◆ Given records:
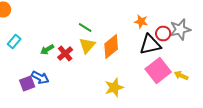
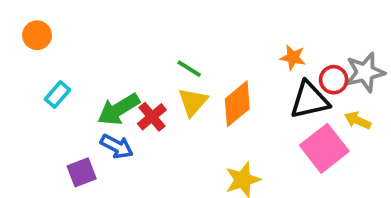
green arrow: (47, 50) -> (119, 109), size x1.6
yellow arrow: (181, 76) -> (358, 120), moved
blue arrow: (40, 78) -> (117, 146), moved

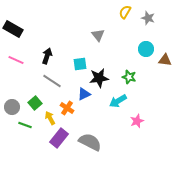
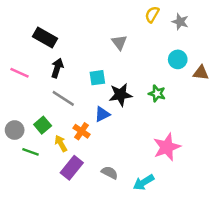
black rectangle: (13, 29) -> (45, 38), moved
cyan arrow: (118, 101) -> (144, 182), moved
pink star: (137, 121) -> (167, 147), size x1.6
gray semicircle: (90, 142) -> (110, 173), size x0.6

---

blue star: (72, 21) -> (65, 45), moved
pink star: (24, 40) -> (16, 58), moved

◆ Task item: Above are the records; copy exactly the lines from the line with "cyan arrow: (118, 101) -> (144, 182), moved" through the line with "gray semicircle: (90, 142)", both included.

◆ Task output:
cyan arrow: (118, 101) -> (144, 182), moved
pink star: (137, 121) -> (167, 147), size x1.6
gray semicircle: (90, 142) -> (110, 173), size x0.6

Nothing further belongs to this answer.